◆ What you are asked to do ◆
Search each line below for the word "weiß" and list those that contain it.
── Data in this exercise ──
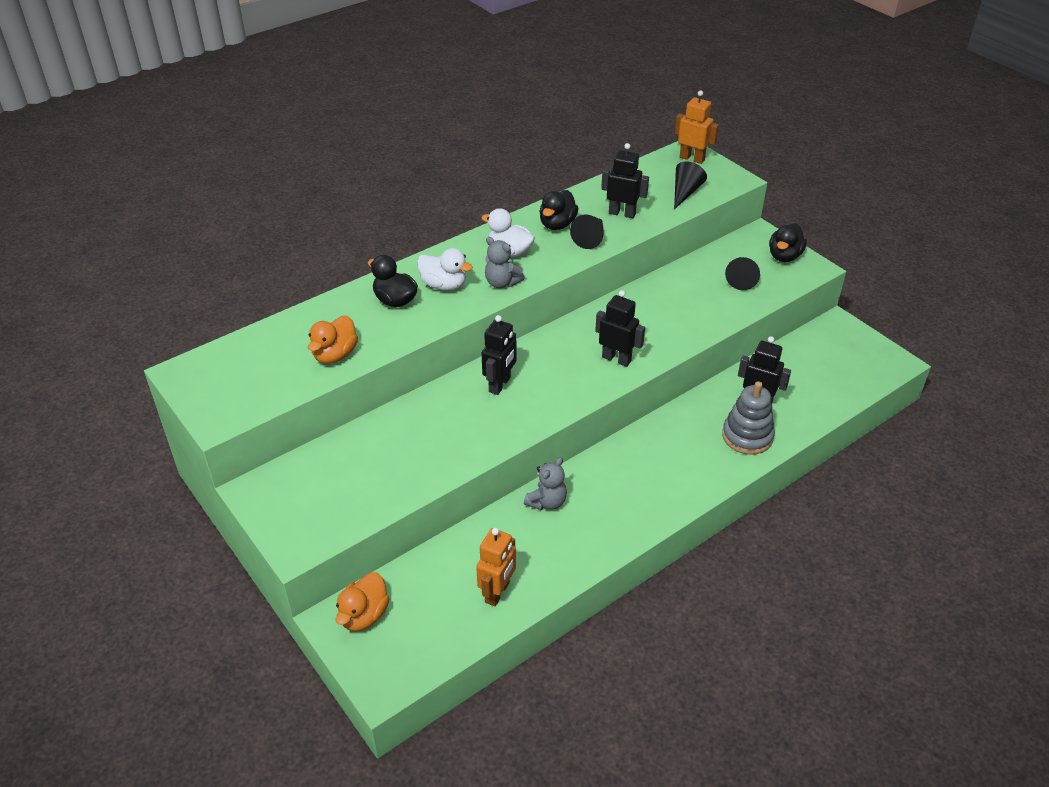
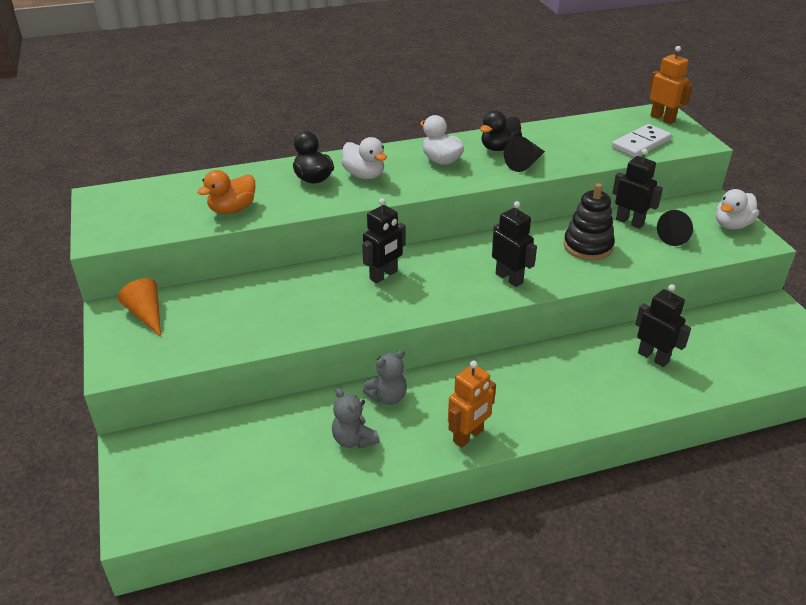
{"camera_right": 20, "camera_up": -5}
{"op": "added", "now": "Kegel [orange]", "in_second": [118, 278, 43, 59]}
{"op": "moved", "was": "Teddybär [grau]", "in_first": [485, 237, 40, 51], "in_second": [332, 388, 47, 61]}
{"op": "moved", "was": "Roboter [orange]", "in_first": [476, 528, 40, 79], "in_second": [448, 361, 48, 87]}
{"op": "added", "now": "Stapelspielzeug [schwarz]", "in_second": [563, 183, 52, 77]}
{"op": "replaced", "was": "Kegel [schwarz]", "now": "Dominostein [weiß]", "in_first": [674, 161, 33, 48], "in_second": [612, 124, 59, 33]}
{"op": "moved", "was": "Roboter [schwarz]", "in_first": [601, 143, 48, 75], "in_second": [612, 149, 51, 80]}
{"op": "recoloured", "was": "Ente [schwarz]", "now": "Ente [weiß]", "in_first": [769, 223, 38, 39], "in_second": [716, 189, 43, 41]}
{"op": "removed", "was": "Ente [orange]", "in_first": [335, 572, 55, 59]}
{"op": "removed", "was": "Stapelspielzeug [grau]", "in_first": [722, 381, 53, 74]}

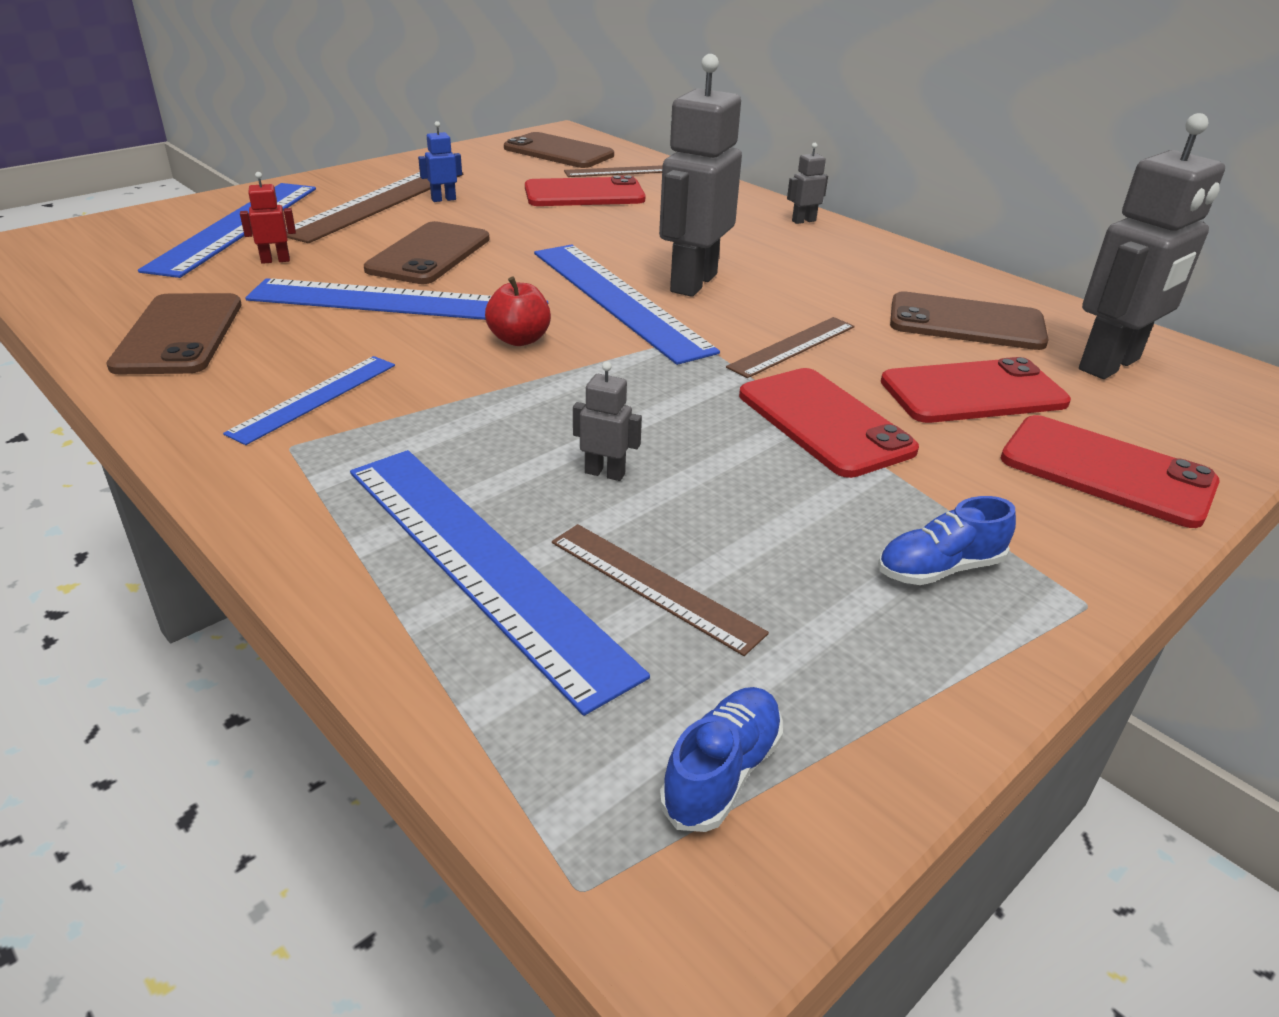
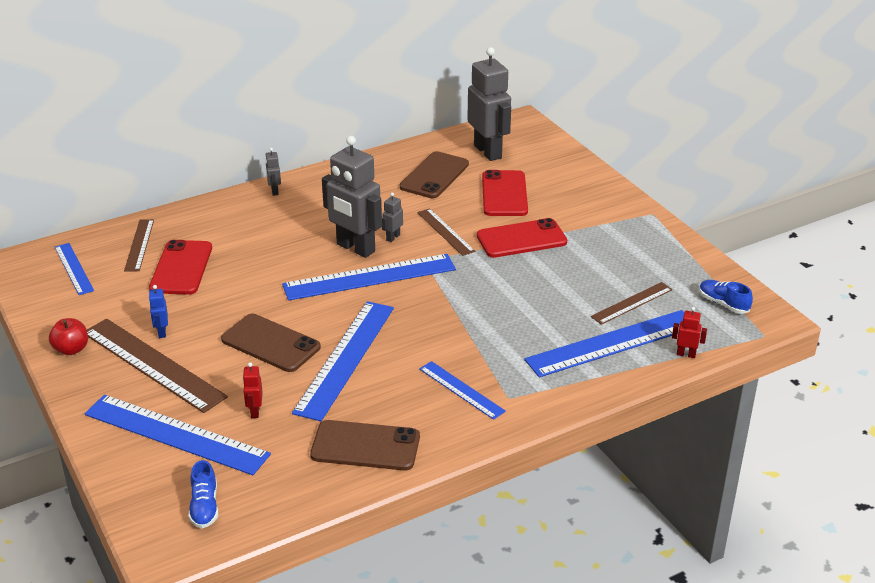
{"camera_right": -75, "camera_up": 0}
{"op": "moved", "was": "Apfel [rot]", "in_first": [485, 277, 66, 69], "in_second": [49, 318, 39, 37]}
{"op": "replaced", "was": "Handy [braun]", "now": "Lineal [blau]", "in_first": [504, 132, 110, 36], "in_second": [55, 243, 39, 52]}
{"op": "moved", "was": "Schuh [blau]", "in_first": [878, 496, 138, 89], "in_second": [189, 460, 29, 68]}
{"op": "moved", "was": "Roboter [grau]", "in_first": [573, 362, 69, 119], "in_second": [382, 192, 21, 50]}
{"op": "added", "now": "Roboter [rot]", "in_second": [672, 307, 35, 51]}
{"op": "removed", "was": "Handy [rot]", "in_first": [1001, 415, 219, 113]}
───
◆ Exercise response ◆
{"op": "replaced", "was": "Kegel [schwarz]", "now": "Dominostein [weiß]", "in_first": [674, 161, 33, 48], "in_second": [612, 124, 59, 33]}
{"op": "recoloured", "was": "Ente [schwarz]", "now": "Ente [weiß]", "in_first": [769, 223, 38, 39], "in_second": [716, 189, 43, 41]}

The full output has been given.